* Problem *
Each entry must come back word for word; drop the images as you go.

* Excerpted records *
+---+

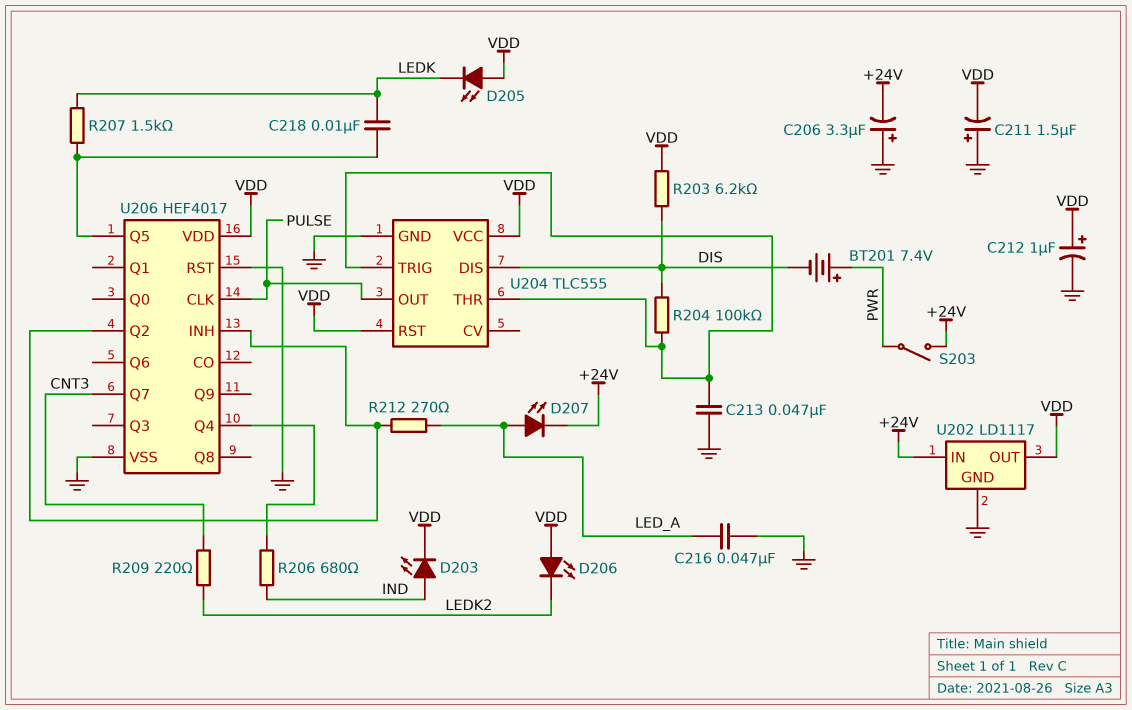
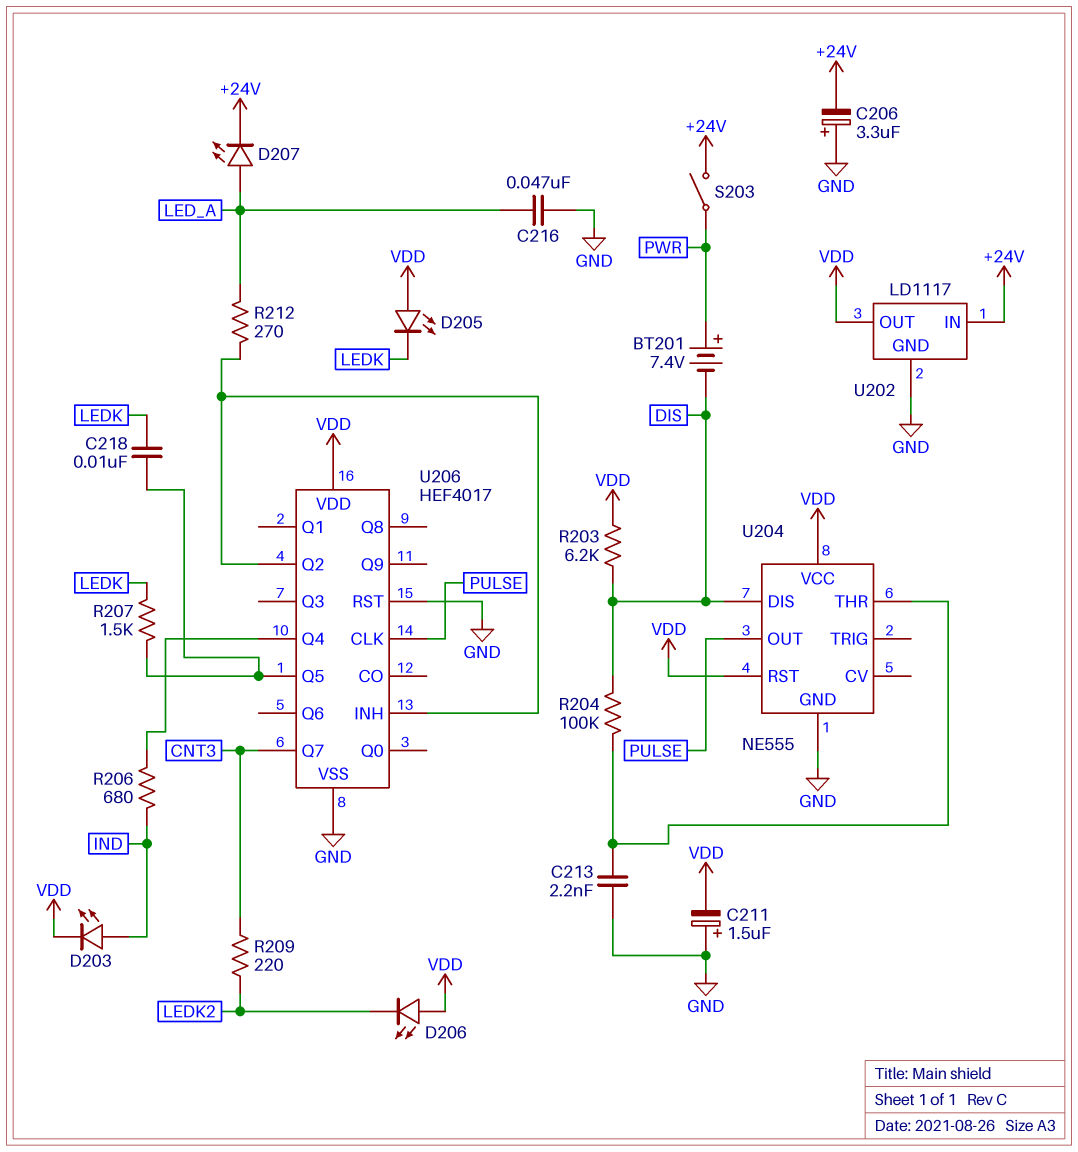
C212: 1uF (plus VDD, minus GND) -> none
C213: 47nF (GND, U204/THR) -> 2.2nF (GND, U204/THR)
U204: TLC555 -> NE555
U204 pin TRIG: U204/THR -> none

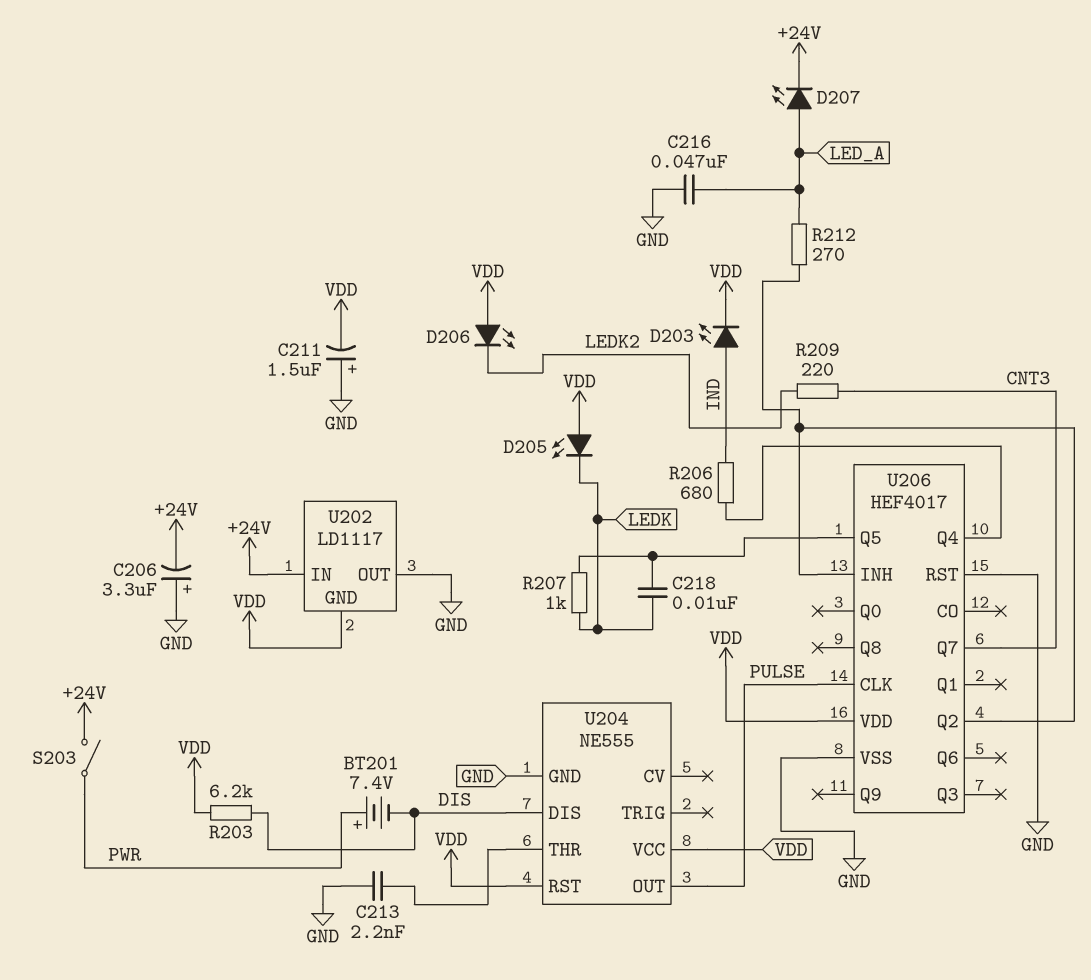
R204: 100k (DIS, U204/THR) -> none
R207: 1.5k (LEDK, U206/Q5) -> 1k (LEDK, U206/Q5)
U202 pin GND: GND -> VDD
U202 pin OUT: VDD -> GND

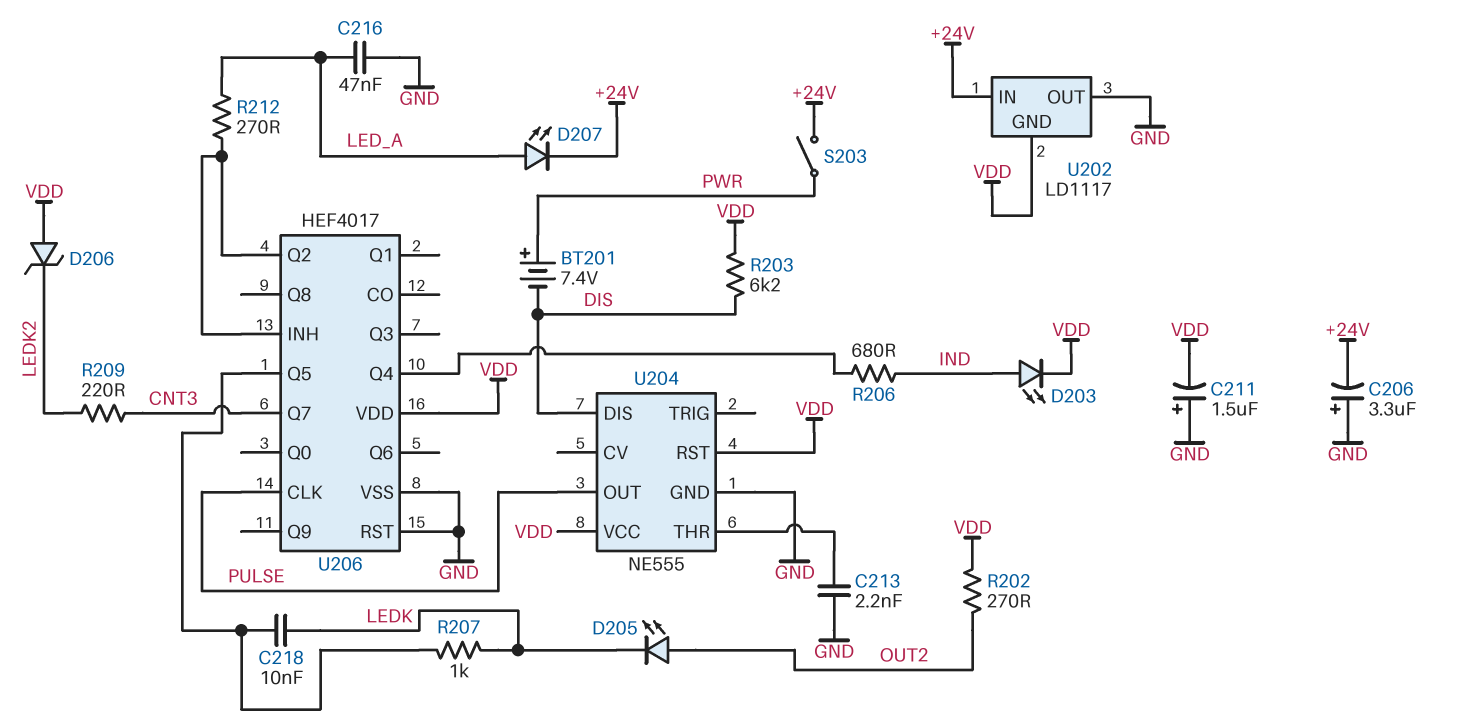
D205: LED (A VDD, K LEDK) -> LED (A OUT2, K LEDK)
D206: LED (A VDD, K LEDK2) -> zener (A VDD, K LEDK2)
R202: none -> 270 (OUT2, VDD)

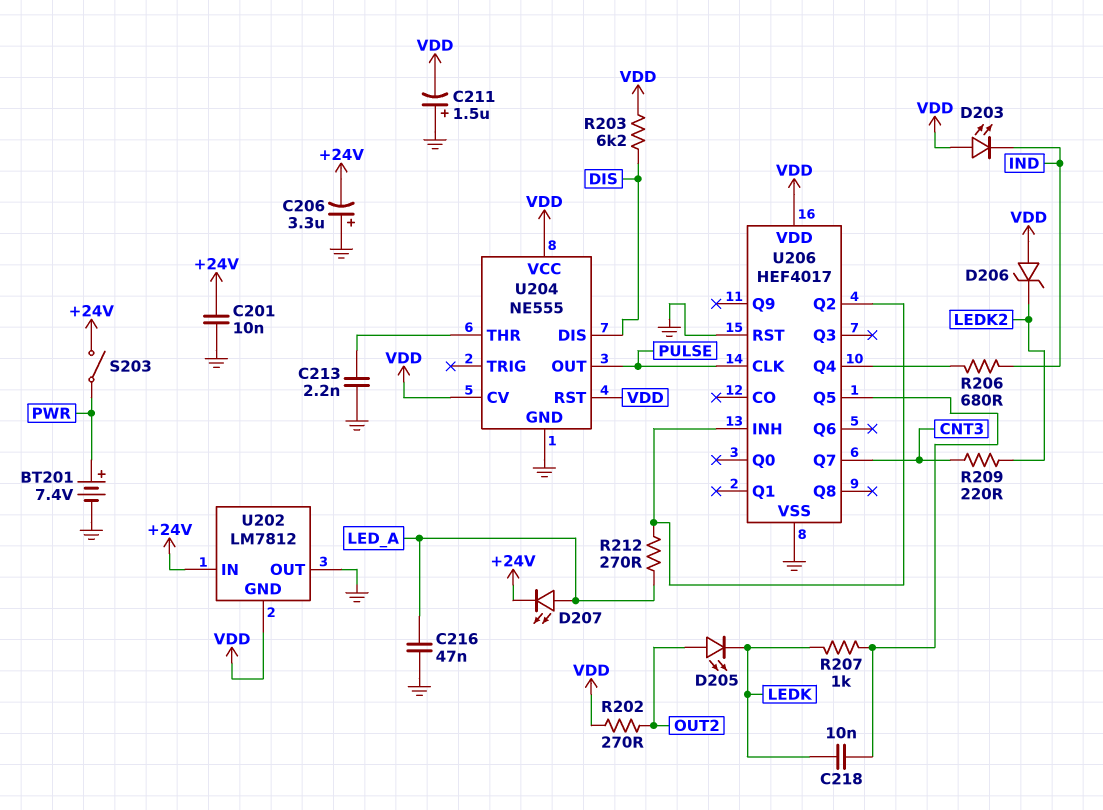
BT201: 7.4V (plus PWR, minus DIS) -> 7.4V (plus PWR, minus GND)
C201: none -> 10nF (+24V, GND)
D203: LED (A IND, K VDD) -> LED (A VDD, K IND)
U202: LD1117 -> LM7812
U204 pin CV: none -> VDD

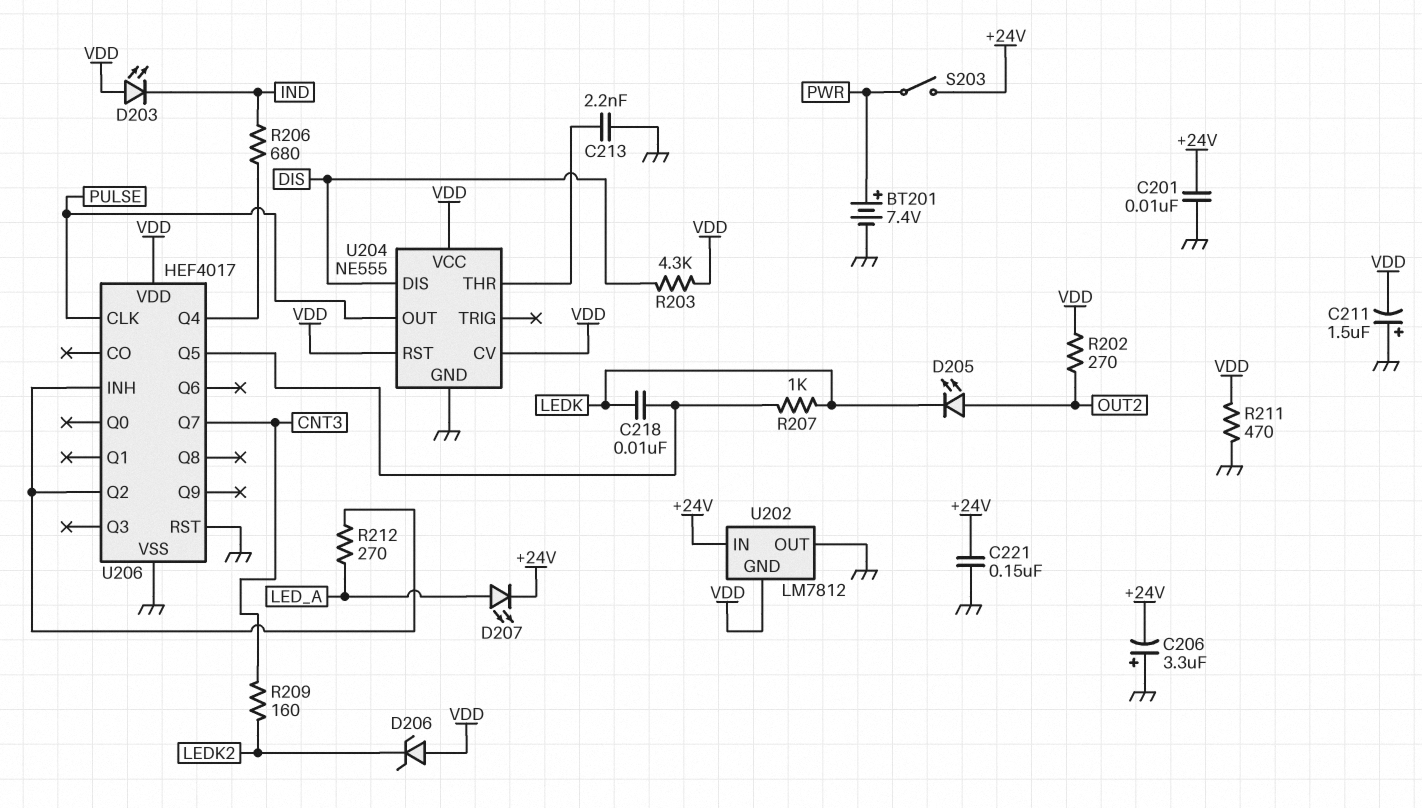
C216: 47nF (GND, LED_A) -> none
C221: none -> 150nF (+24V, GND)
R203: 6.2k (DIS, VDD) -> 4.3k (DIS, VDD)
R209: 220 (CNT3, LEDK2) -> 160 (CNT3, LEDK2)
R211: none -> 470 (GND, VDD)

+---+

* Exercise result *
C212: 1uF (plus VDD, minus GND) -> none
C213: 47nF (GND, U204/THR) -> 2.2nF (GND, U204/THR)
U204: TLC555 -> NE555
U204 pin TRIG: U204/THR -> none

R204: 100k (DIS, U204/THR) -> none
R207: 1.5k (LEDK, U206/Q5) -> 1k (LEDK, U206/Q5)
U202 pin GND: GND -> VDD
U202 pin OUT: VDD -> GND

D205: LED (A VDD, K LEDK) -> LED (A OUT2, K LEDK)
D206: LED (A VDD, K LEDK2) -> zener (A VDD, K LEDK2)
R202: none -> 270 (OUT2, VDD)

BT201: 7.4V (plus PWR, minus DIS) -> 7.4V (plus PWR, minus GND)
C201: none -> 10nF (+24V, GND)
D203: LED (A IND, K VDD) -> LED (A VDD, K IND)
U202: LD1117 -> LM7812
U204 pin CV: none -> VDD

C216: 47nF (GND, LED_A) -> none
C221: none -> 150nF (+24V, GND)
R203: 6.2k (DIS, VDD) -> 4.3k (DIS, VDD)
R209: 220 (CNT3, LEDK2) -> 160 (CNT3, LEDK2)
R211: none -> 470 (GND, VDD)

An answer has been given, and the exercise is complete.